_INSTRUCTIONS FOR THE TASK:_
Copy the records below word for word, keeping every line as it appears.

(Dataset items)
....

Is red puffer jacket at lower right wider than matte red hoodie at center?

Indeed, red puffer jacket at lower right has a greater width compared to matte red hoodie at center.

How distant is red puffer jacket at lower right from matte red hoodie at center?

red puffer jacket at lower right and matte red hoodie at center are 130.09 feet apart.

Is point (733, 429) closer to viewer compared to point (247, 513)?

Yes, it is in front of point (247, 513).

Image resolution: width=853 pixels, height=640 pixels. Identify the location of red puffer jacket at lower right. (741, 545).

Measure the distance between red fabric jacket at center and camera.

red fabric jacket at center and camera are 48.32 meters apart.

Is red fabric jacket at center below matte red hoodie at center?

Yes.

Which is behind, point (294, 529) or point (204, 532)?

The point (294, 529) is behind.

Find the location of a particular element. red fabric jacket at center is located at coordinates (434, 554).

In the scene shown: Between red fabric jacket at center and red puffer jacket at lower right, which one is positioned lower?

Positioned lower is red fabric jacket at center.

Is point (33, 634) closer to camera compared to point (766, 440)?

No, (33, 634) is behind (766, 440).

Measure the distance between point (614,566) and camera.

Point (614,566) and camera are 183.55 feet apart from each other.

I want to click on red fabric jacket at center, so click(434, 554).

....

_TASK OUTPUT:_
Is red puffer jacket at lower right wider than matte red hoodie at center?

Indeed, red puffer jacket at lower right has a greater width compared to matte red hoodie at center.

How distant is red puffer jacket at lower right from matte red hoodie at center?

red puffer jacket at lower right and matte red hoodie at center are 130.09 feet apart.

Is point (733, 429) closer to viewer compared to point (247, 513)?

Yes, it is in front of point (247, 513).

Image resolution: width=853 pixels, height=640 pixels. Identify the location of red puffer jacket at lower right. (741, 545).

Measure the distance between red fabric jacket at center and camera.

red fabric jacket at center and camera are 48.32 meters apart.

Is red fabric jacket at center below matte red hoodie at center?

Yes.

Which is behind, point (294, 529) or point (204, 532)?

The point (294, 529) is behind.

Find the location of a particular element. red fabric jacket at center is located at coordinates (434, 554).

In the scene shown: Between red fabric jacket at center and red puffer jacket at lower right, which one is positioned lower?

Positioned lower is red fabric jacket at center.

Is point (33, 634) closer to camera compared to point (766, 440)?

No, (33, 634) is behind (766, 440).

Measure the distance between point (614,566) and camera.

Point (614,566) and camera are 183.55 feet apart from each other.

I want to click on red fabric jacket at center, so click(434, 554).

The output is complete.